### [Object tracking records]

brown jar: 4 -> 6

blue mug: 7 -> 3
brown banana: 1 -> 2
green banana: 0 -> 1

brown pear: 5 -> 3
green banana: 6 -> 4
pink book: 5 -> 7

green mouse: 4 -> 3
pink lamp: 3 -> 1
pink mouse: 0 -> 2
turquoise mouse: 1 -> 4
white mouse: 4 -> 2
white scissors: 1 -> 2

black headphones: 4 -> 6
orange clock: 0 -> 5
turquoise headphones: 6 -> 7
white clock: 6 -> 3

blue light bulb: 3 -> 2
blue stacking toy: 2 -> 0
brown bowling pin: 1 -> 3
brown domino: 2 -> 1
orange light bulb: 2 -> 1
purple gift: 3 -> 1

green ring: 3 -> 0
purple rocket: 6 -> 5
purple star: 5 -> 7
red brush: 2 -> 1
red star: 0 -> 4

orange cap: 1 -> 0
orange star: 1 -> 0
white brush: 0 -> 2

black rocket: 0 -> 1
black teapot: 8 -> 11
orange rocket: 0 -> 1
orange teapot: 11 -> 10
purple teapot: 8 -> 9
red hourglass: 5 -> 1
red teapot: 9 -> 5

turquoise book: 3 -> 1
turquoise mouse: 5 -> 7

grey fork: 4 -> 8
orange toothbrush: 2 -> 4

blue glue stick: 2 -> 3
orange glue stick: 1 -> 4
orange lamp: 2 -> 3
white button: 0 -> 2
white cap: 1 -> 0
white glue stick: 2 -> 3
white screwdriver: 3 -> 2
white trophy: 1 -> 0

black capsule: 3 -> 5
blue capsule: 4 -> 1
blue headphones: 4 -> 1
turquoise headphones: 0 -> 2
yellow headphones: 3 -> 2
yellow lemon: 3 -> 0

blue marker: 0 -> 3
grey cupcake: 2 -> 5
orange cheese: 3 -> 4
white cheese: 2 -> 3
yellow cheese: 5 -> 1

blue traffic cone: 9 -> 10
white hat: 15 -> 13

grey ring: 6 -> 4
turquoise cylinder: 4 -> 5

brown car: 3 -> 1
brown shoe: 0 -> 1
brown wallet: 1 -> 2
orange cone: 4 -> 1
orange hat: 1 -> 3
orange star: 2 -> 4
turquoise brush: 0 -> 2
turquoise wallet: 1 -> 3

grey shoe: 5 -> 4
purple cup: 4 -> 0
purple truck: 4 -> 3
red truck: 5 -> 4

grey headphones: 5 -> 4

### [What to work on]
Every entry should be printed again exactly as it stands.

### [Response below]
brown jar: 4 -> 6

blue mug: 7 -> 3
brown banana: 1 -> 2
green banana: 0 -> 1

brown pear: 5 -> 3
green banana: 6 -> 4
pink book: 5 -> 7

green mouse: 4 -> 3
pink lamp: 3 -> 1
pink mouse: 0 -> 2
turquoise mouse: 1 -> 4
white mouse: 4 -> 2
white scissors: 1 -> 2

black headphones: 4 -> 6
orange clock: 0 -> 5
turquoise headphones: 6 -> 7
white clock: 6 -> 3

blue light bulb: 3 -> 2
blue stacking toy: 2 -> 0
brown bowling pin: 1 -> 3
brown domino: 2 -> 1
orange light bulb: 2 -> 1
purple gift: 3 -> 1

green ring: 3 -> 0
purple rocket: 6 -> 5
purple star: 5 -> 7
red brush: 2 -> 1
red star: 0 -> 4

orange cap: 1 -> 0
orange star: 1 -> 0
white brush: 0 -> 2

black rocket: 0 -> 1
black teapot: 8 -> 11
orange rocket: 0 -> 1
orange teapot: 11 -> 10
purple teapot: 8 -> 9
red hourglass: 5 -> 1
red teapot: 9 -> 5

turquoise book: 3 -> 1
turquoise mouse: 5 -> 7

grey fork: 4 -> 8
orange toothbrush: 2 -> 4

blue glue stick: 2 -> 3
orange glue stick: 1 -> 4
orange lamp: 2 -> 3
white button: 0 -> 2
white cap: 1 -> 0
white glue stick: 2 -> 3
white screwdriver: 3 -> 2
white trophy: 1 -> 0

black capsule: 3 -> 5
blue capsule: 4 -> 1
blue headphones: 4 -> 1
turquoise headphones: 0 -> 2
yellow headphones: 3 -> 2
yellow lemon: 3 -> 0

blue marker: 0 -> 3
grey cupcake: 2 -> 5
orange cheese: 3 -> 4
white cheese: 2 -> 3
yellow cheese: 5 -> 1

blue traffic cone: 9 -> 10
white hat: 15 -> 13

grey ring: 6 -> 4
turquoise cylinder: 4 -> 5

brown car: 3 -> 1
brown shoe: 0 -> 1
brown wallet: 1 -> 2
orange cone: 4 -> 1
orange hat: 1 -> 3
orange star: 2 -> 4
turquoise brush: 0 -> 2
turquoise wallet: 1 -> 3

grey shoe: 5 -> 4
purple cup: 4 -> 0
purple truck: 4 -> 3
red truck: 5 -> 4

grey headphones: 5 -> 4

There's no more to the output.